What you are asked to do:
Word for word, restate the lines from the one holding "MIC2: MAX4466 -> MAX9814" through the last line of the material below, and leave every picture out.
--- START ---
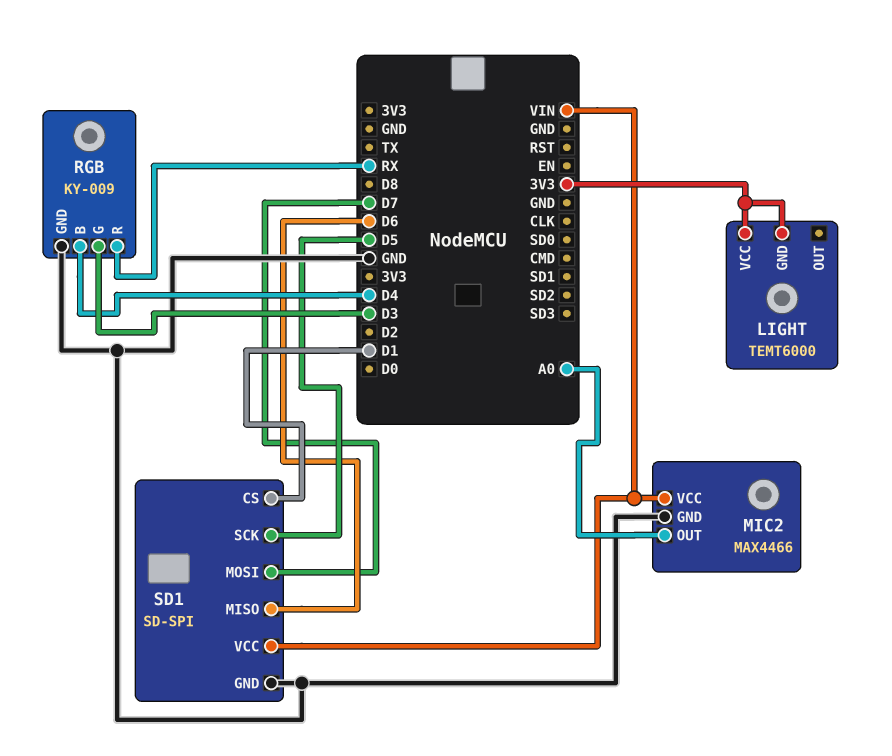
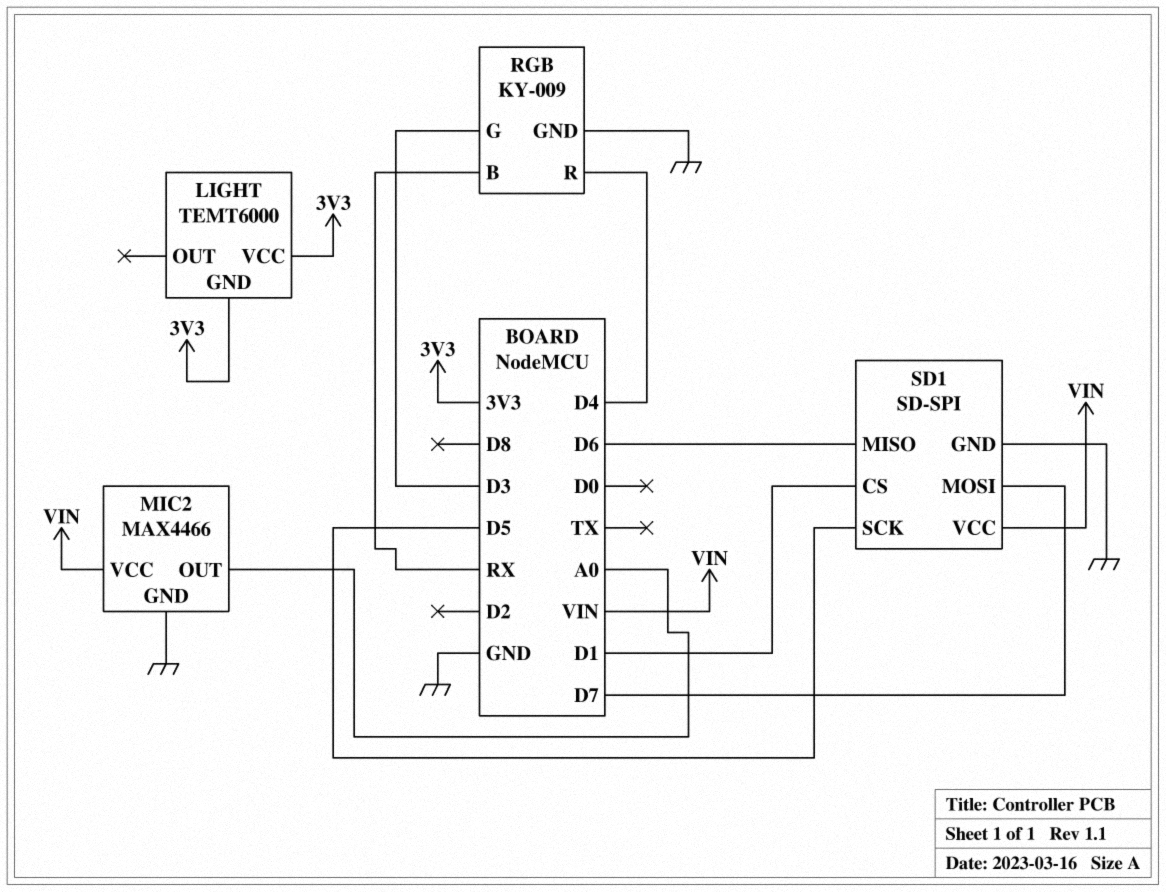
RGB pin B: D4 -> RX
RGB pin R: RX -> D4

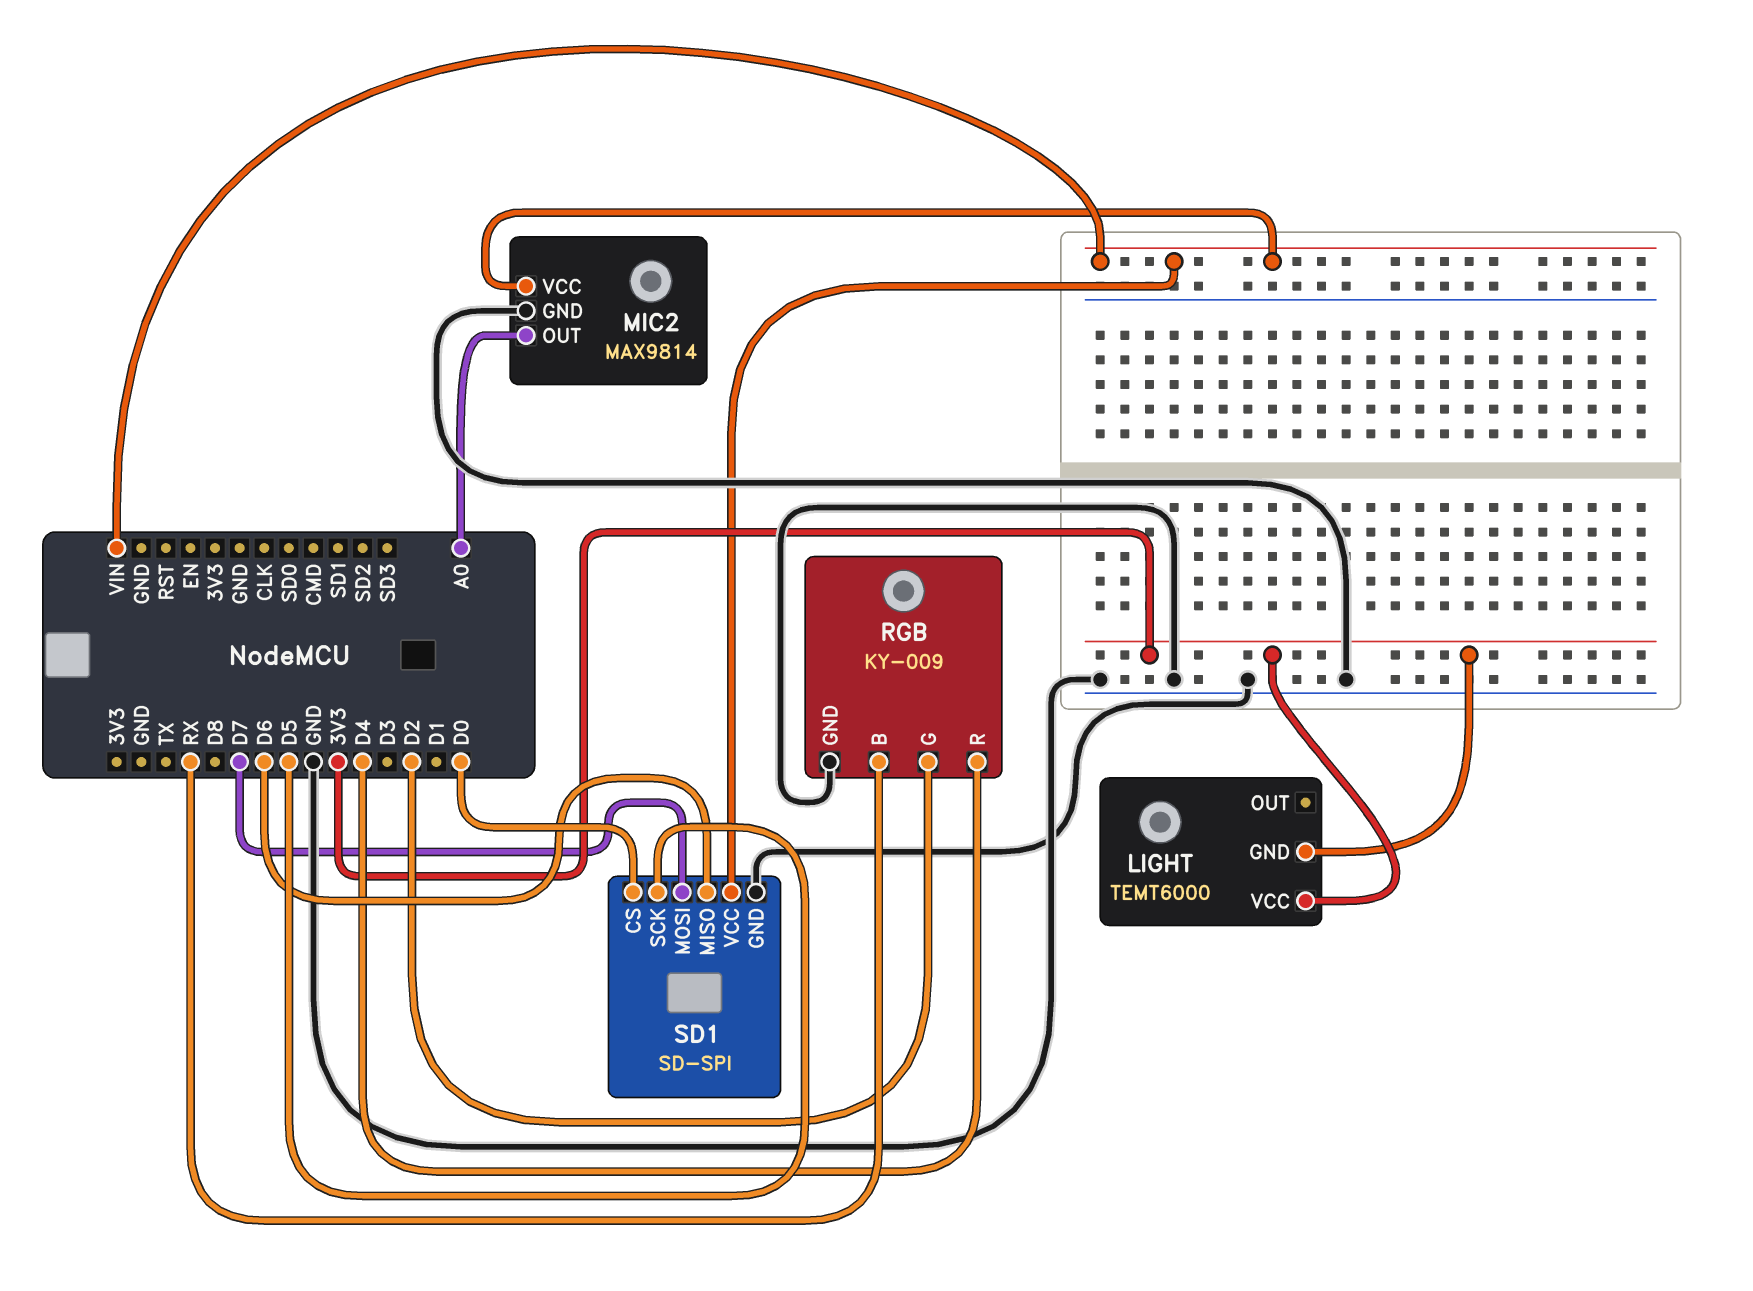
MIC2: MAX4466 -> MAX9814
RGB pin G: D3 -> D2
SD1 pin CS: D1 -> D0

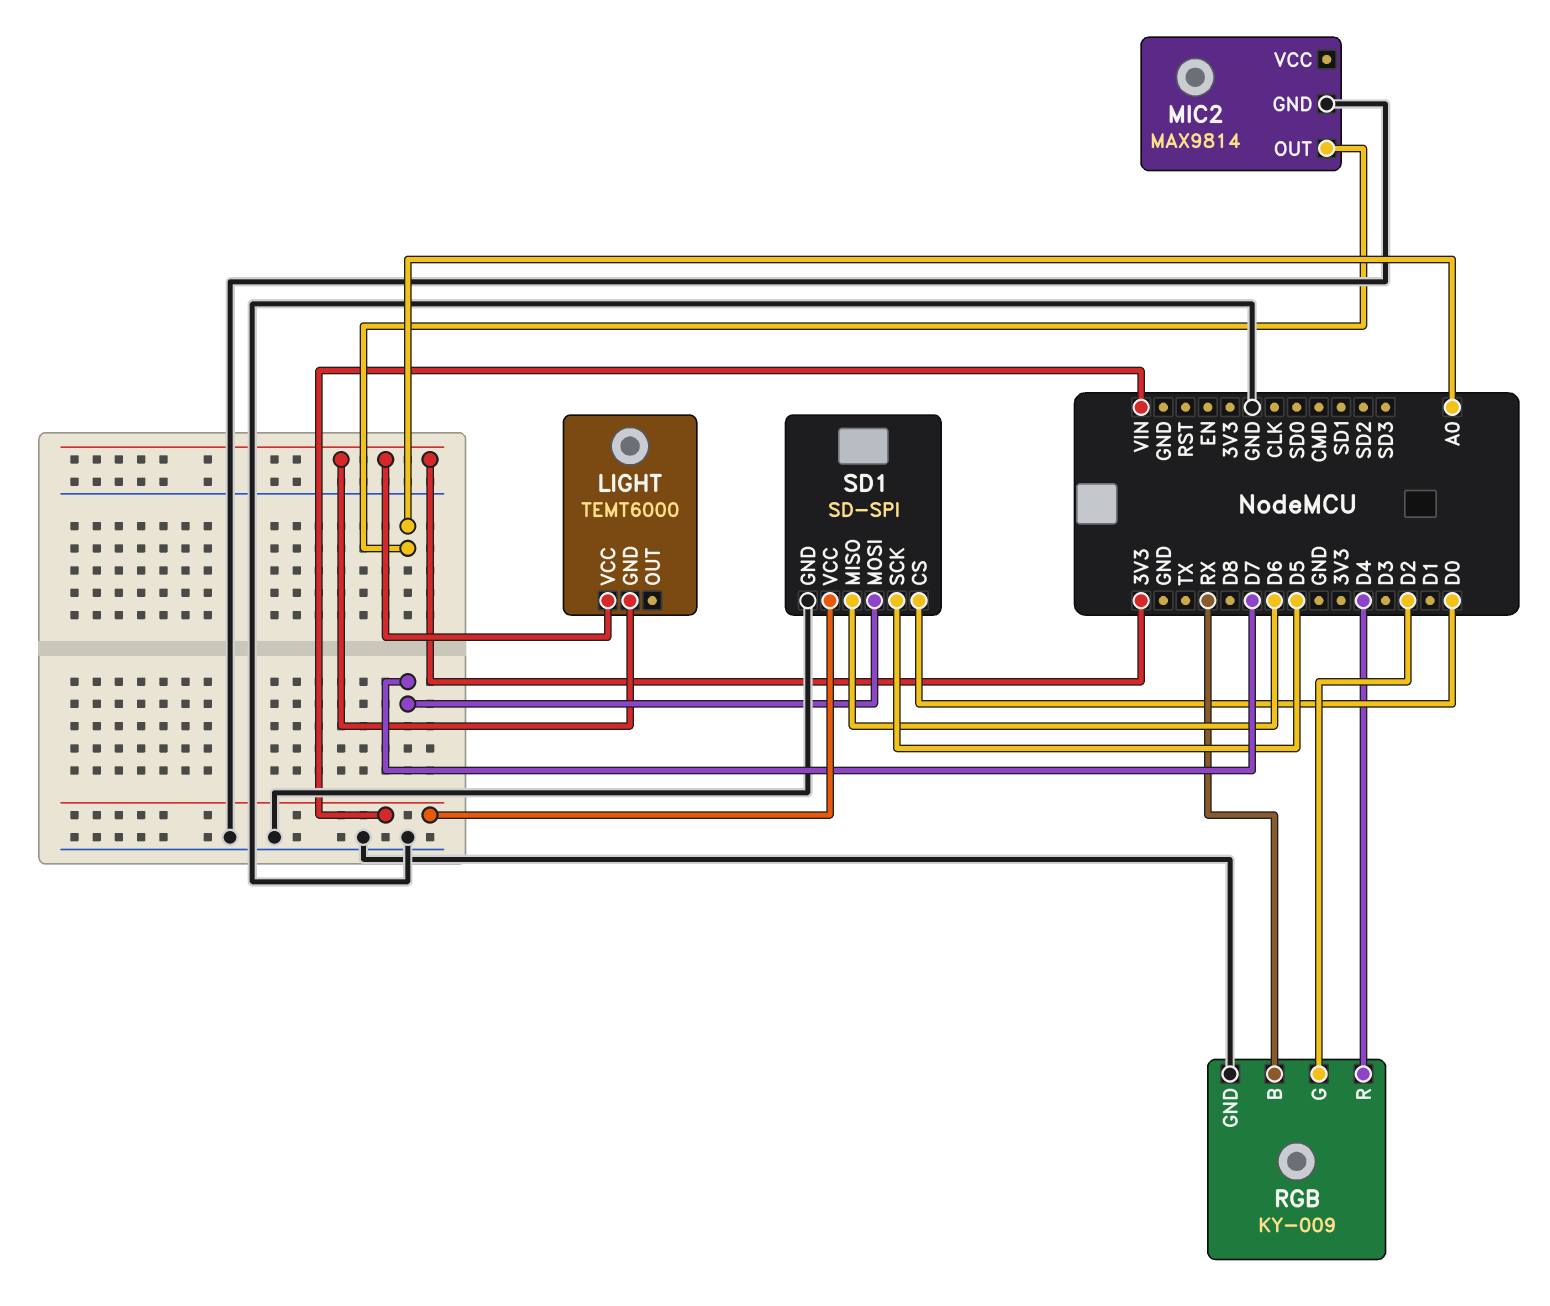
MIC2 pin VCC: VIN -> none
--- END ---
Exercise response:
MIC2: MAX4466 -> MAX9814
RGB pin G: D3 -> D2
SD1 pin CS: D1 -> D0

MIC2 pin VCC: VIN -> none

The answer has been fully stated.